[TASK DATA]

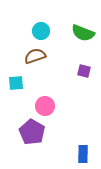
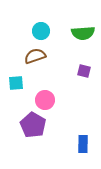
green semicircle: rotated 25 degrees counterclockwise
pink circle: moved 6 px up
purple pentagon: moved 1 px right, 7 px up
blue rectangle: moved 10 px up
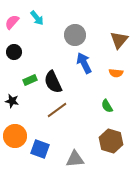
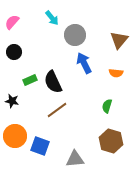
cyan arrow: moved 15 px right
green semicircle: rotated 48 degrees clockwise
blue square: moved 3 px up
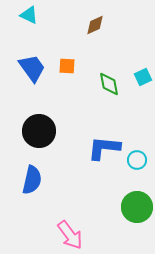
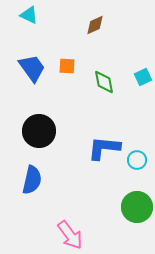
green diamond: moved 5 px left, 2 px up
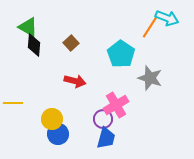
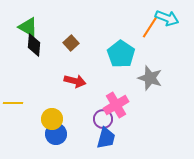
blue circle: moved 2 px left
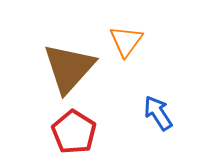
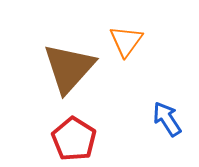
blue arrow: moved 9 px right, 6 px down
red pentagon: moved 7 px down
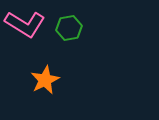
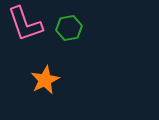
pink L-shape: rotated 39 degrees clockwise
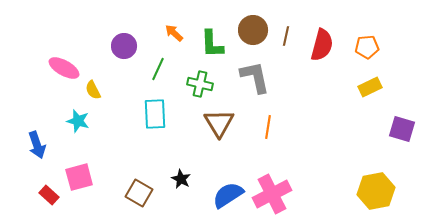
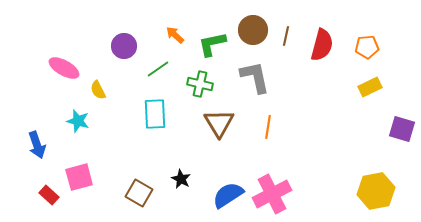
orange arrow: moved 1 px right, 2 px down
green L-shape: rotated 80 degrees clockwise
green line: rotated 30 degrees clockwise
yellow semicircle: moved 5 px right
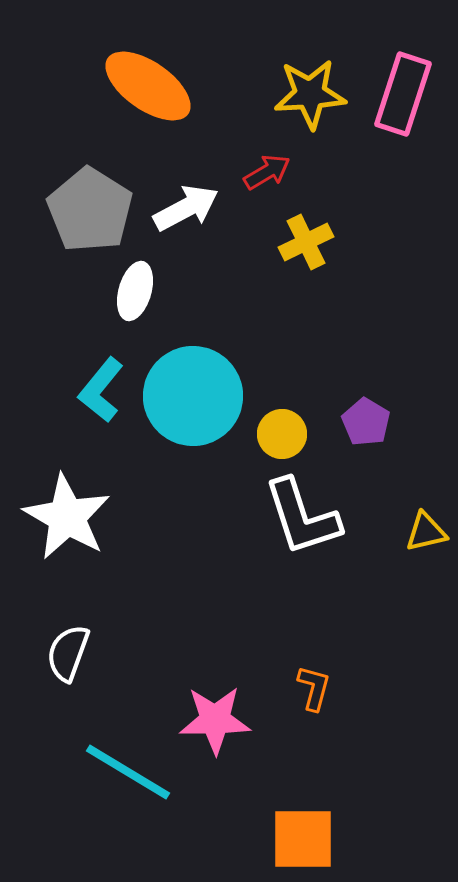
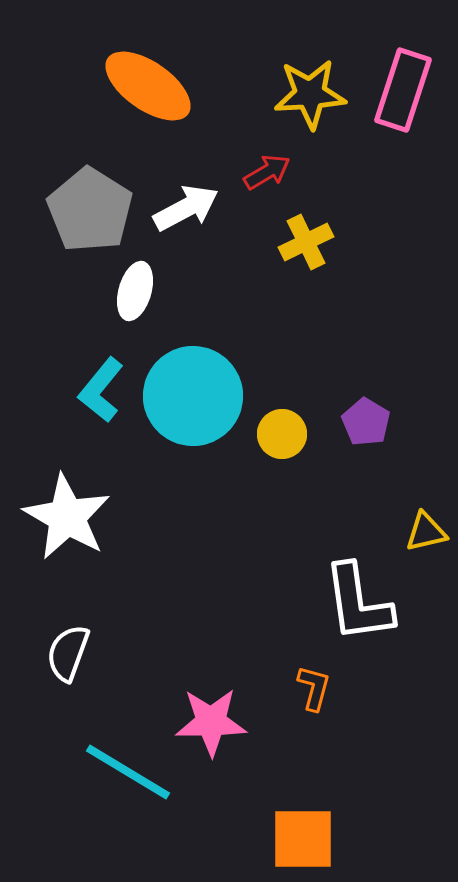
pink rectangle: moved 4 px up
white L-shape: moved 56 px right, 86 px down; rotated 10 degrees clockwise
pink star: moved 4 px left, 2 px down
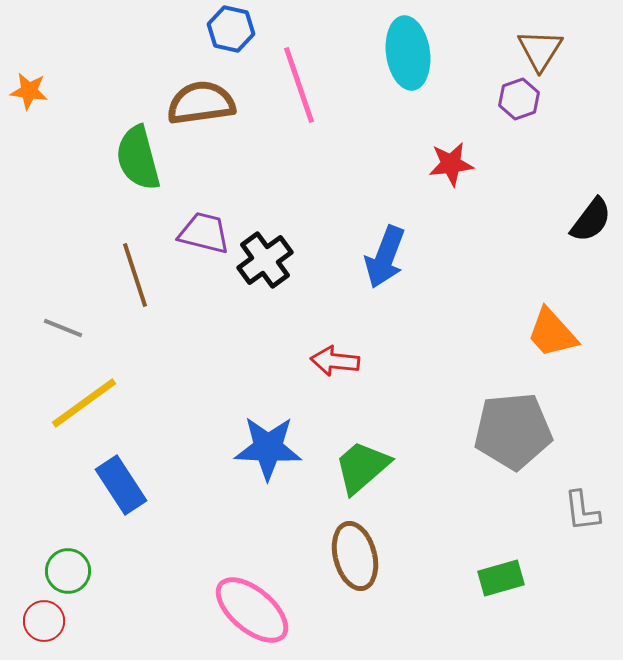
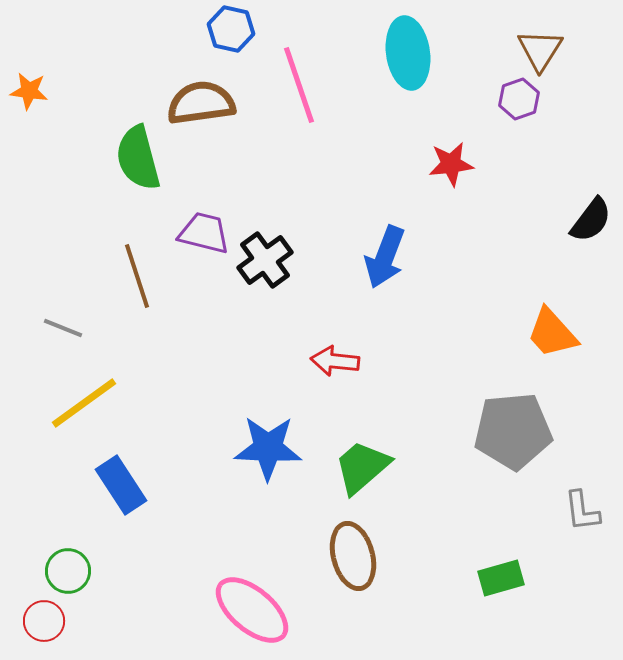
brown line: moved 2 px right, 1 px down
brown ellipse: moved 2 px left
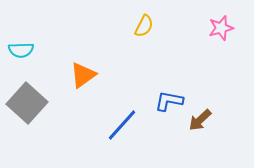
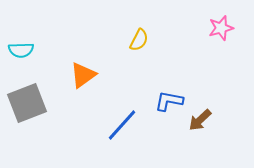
yellow semicircle: moved 5 px left, 14 px down
gray square: rotated 27 degrees clockwise
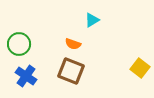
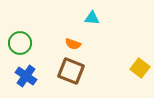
cyan triangle: moved 2 px up; rotated 35 degrees clockwise
green circle: moved 1 px right, 1 px up
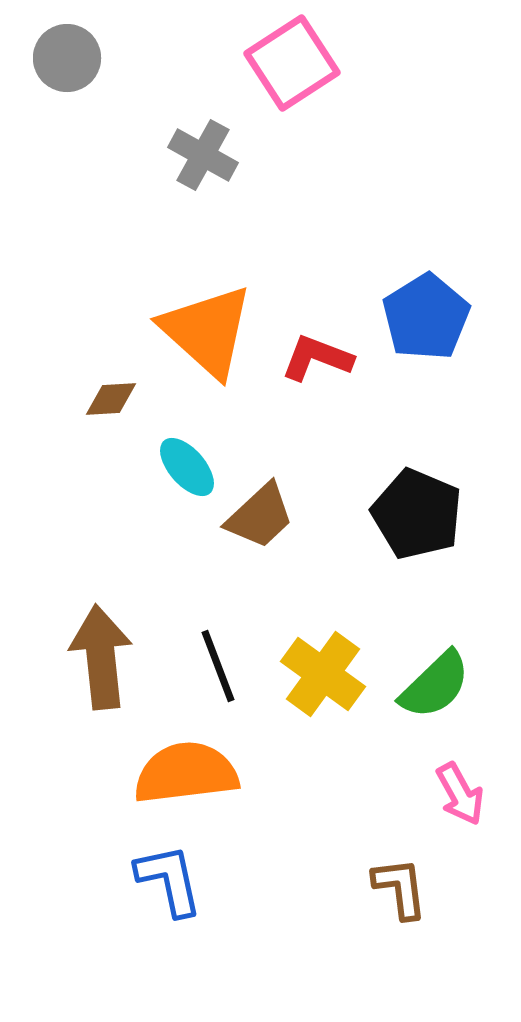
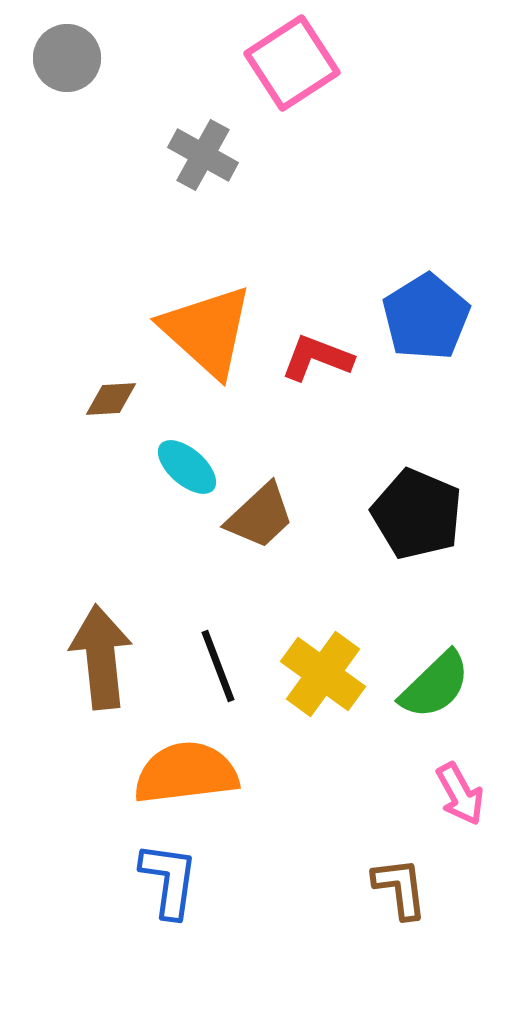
cyan ellipse: rotated 8 degrees counterclockwise
blue L-shape: rotated 20 degrees clockwise
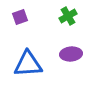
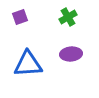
green cross: moved 1 px down
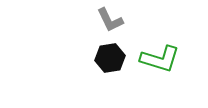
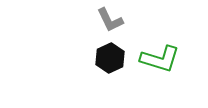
black hexagon: rotated 16 degrees counterclockwise
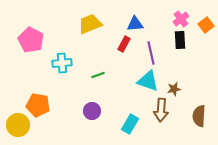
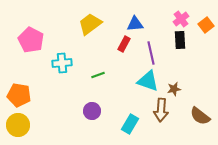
yellow trapezoid: rotated 15 degrees counterclockwise
orange pentagon: moved 19 px left, 10 px up
brown semicircle: moved 1 px right; rotated 55 degrees counterclockwise
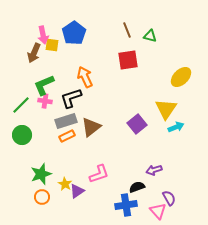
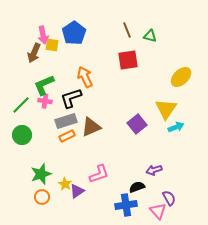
brown triangle: rotated 15 degrees clockwise
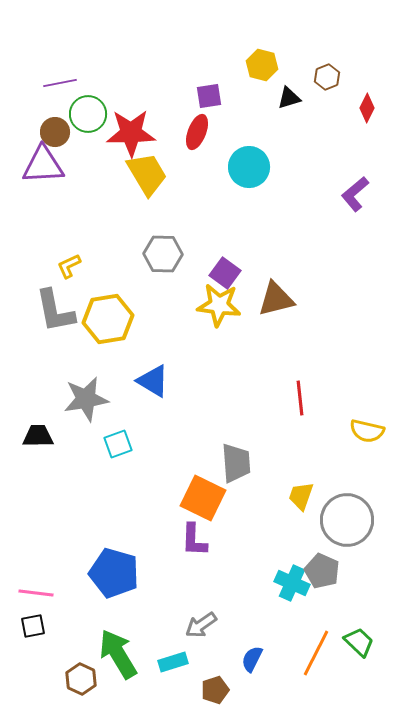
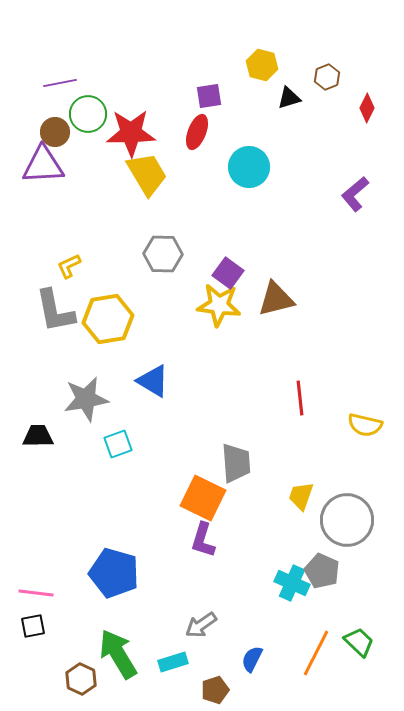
purple square at (225, 273): moved 3 px right
yellow semicircle at (367, 431): moved 2 px left, 6 px up
purple L-shape at (194, 540): moved 9 px right; rotated 15 degrees clockwise
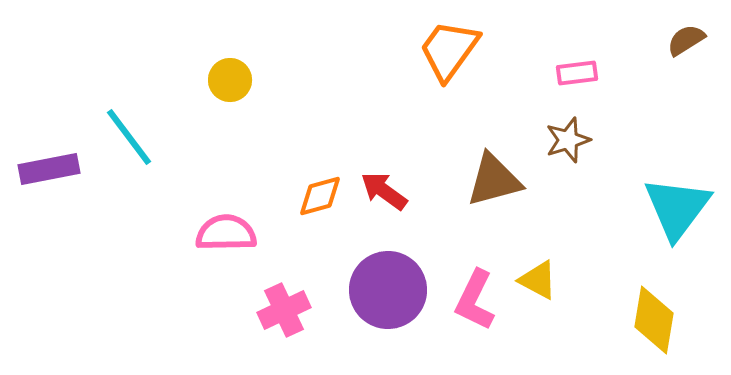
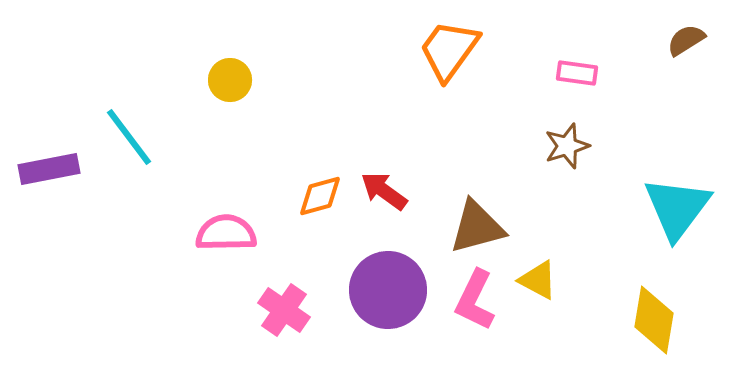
pink rectangle: rotated 15 degrees clockwise
brown star: moved 1 px left, 6 px down
brown triangle: moved 17 px left, 47 px down
pink cross: rotated 30 degrees counterclockwise
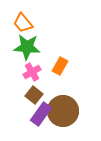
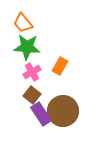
brown square: moved 2 px left
purple rectangle: rotated 70 degrees counterclockwise
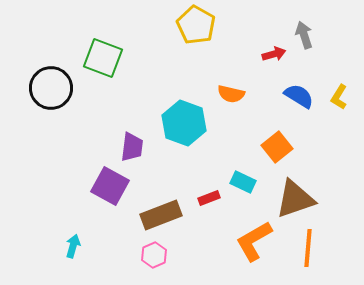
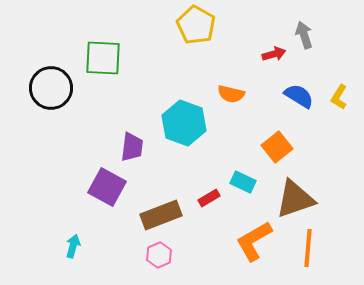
green square: rotated 18 degrees counterclockwise
purple square: moved 3 px left, 1 px down
red rectangle: rotated 10 degrees counterclockwise
pink hexagon: moved 5 px right
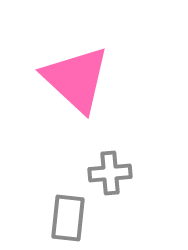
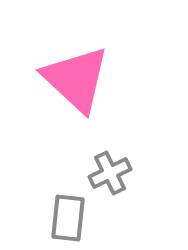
gray cross: rotated 21 degrees counterclockwise
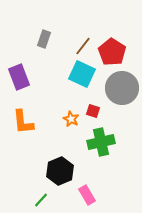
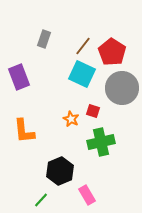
orange L-shape: moved 1 px right, 9 px down
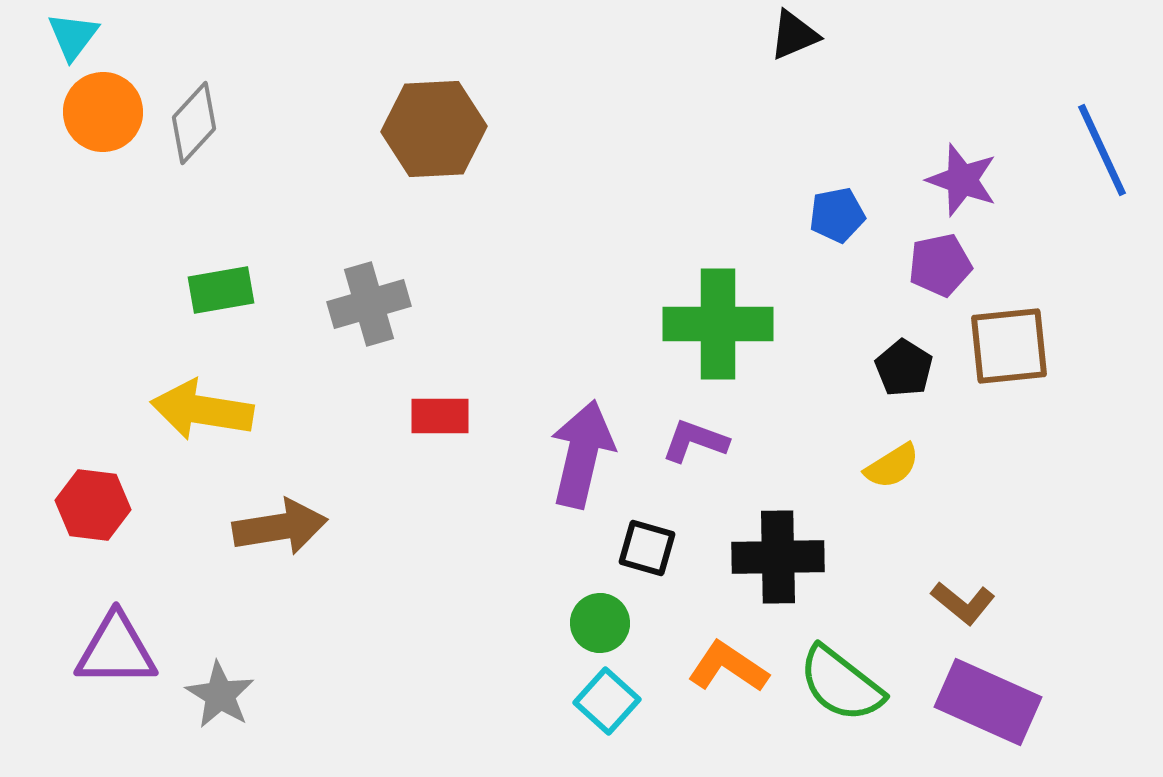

[TASK STATEMENT] Only the text of the records belongs in your answer, copied exactly as it appears above.

[SOLUTION TO THE EXERCISE]
green semicircle: rotated 25 degrees counterclockwise
pink circle: moved 6 px up
purple pentagon: moved 1 px right, 7 px up
blue rectangle: moved 10 px up
cyan arrow: moved 15 px right
green semicircle: rotated 48 degrees clockwise
blue square: moved 3 px up
green diamond: moved 5 px left, 2 px up
blue circle: moved 2 px left
blue arrow: moved 9 px right, 6 px down
red pentagon: moved 7 px down
pink L-shape: rotated 39 degrees clockwise
orange arrow: moved 1 px right, 2 px down
green L-shape: rotated 80 degrees clockwise
green line: rotated 30 degrees clockwise
yellow semicircle: moved 5 px right
pink rectangle: moved 4 px up
white L-shape: moved 56 px right, 86 px down; rotated 10 degrees clockwise
pink star: moved 4 px left, 2 px down
brown line: moved 2 px right, 1 px down
brown ellipse: moved 2 px left
yellow semicircle: moved 5 px left, 14 px down
gray square: rotated 27 degrees clockwise
cyan triangle: moved 2 px up; rotated 35 degrees clockwise
green circle: moved 1 px right, 1 px up
cyan ellipse: rotated 8 degrees counterclockwise
blue L-shape: rotated 20 degrees clockwise
green cross: moved 1 px down
black hexagon: rotated 16 degrees counterclockwise
yellow trapezoid: rotated 15 degrees counterclockwise
orange pentagon: moved 19 px left, 10 px up
brown semicircle: moved 1 px right; rotated 55 degrees counterclockwise
brown triangle: rotated 15 degrees clockwise
purple square at (225, 273): moved 3 px right
yellow semicircle at (367, 431): moved 2 px left, 6 px up
purple L-shape at (194, 540): moved 9 px right; rotated 15 degrees clockwise
pink rectangle: rotated 15 degrees clockwise
brown star: moved 1 px left, 6 px down
brown triangle: moved 17 px left, 47 px down
pink cross: rotated 30 degrees counterclockwise
brown square: moved 2 px left
purple rectangle: rotated 70 degrees counterclockwise
green square: rotated 18 degrees counterclockwise
purple square: moved 3 px left, 1 px down
red rectangle: rotated 10 degrees counterclockwise
pink hexagon: moved 5 px right
gray cross: rotated 21 degrees counterclockwise
orange L-shape: moved 1 px right, 9 px down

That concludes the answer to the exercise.